• _Data provided_
------------

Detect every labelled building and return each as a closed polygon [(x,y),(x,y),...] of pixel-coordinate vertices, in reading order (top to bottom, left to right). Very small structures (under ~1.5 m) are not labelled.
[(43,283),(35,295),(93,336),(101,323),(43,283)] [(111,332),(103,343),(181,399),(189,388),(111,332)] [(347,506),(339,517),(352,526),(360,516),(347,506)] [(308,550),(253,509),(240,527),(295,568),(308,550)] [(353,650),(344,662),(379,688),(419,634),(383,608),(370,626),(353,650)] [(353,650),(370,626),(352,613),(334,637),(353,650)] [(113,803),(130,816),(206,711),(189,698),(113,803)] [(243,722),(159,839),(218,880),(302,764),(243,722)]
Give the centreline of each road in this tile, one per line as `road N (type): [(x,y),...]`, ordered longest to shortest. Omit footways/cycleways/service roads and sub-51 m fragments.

------------

• _How to complete this task_
The data is to be given again in full, with every line exact.

• _Written response_
Detect every labelled building and return each as a closed polygon [(x,y),(x,y),...] of pixel-coordinate vertices, in reading order (top to bottom, left to right). Very small structures (under ~1.5 m) are not labelled.
[(43,283),(35,295),(93,336),(101,323),(43,283)] [(111,332),(103,343),(181,399),(189,388),(111,332)] [(347,506),(339,517),(352,526),(360,516),(347,506)] [(308,550),(253,509),(240,527),(295,568),(308,550)] [(353,650),(344,662),(379,688),(419,634),(383,608),(370,626),(353,650)] [(353,650),(370,626),(352,613),(334,637),(353,650)] [(113,803),(130,816),(206,711),(189,698),(113,803)] [(243,722),(159,839),(218,880),(302,764),(243,722)]
Give the centreline of each road in this tile, one per line as `road N (type): [(x,y),...]`, ordered longest to shortest. Omit footways/cycleways/service roads and sub-51 m fragments.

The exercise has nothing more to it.